* _Task data_:

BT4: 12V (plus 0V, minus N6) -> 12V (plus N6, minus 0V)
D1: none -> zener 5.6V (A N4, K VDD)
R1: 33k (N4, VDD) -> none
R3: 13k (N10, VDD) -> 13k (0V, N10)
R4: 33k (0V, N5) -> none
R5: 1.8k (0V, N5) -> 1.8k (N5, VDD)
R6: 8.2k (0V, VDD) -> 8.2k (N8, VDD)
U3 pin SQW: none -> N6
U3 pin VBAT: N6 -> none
---
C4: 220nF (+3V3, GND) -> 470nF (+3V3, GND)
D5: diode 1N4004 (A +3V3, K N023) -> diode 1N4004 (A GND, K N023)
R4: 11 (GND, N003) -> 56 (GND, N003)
--
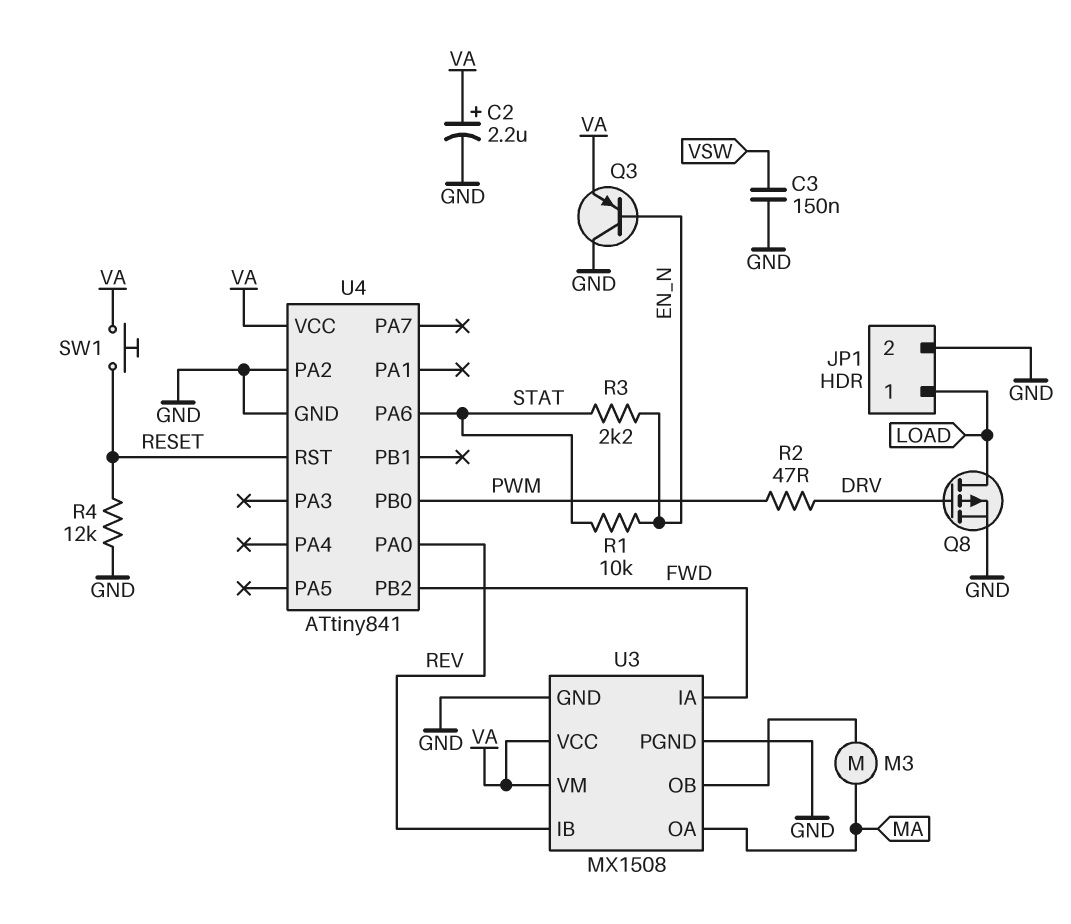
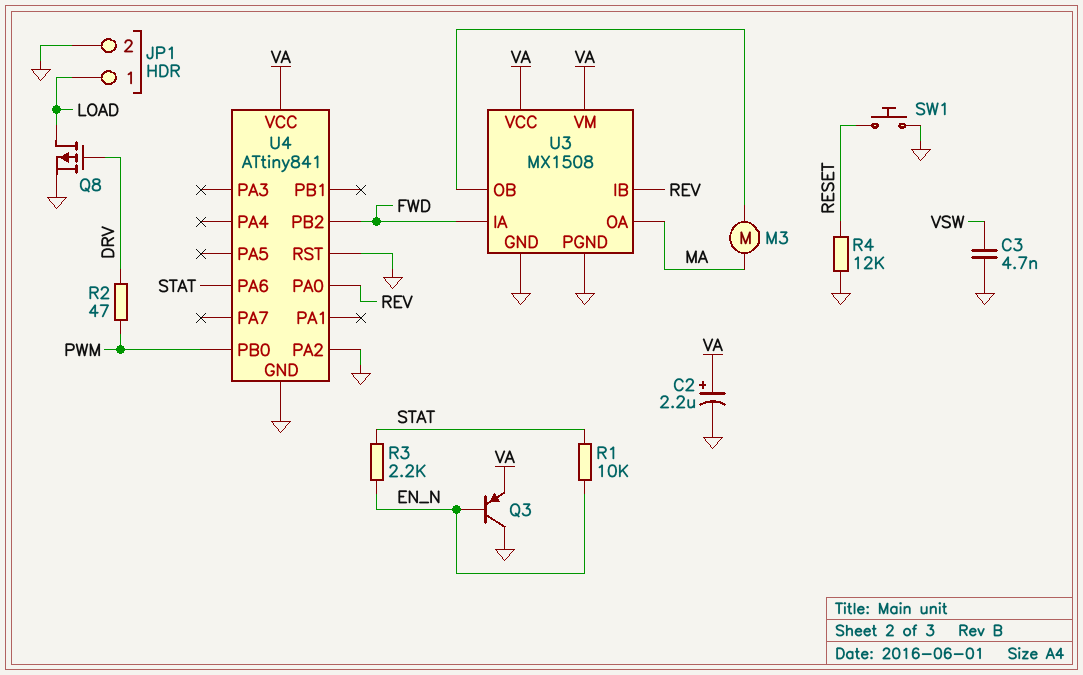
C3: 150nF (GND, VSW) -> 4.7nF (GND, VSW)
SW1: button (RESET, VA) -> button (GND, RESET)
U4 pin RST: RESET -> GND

* _Task_:
In the listing, find each line with the string "RESET" and copy it.

* _Written response_:
SW1: button (RESET, VA) -> button (GND, RESET)
U4 pin RST: RESET -> GND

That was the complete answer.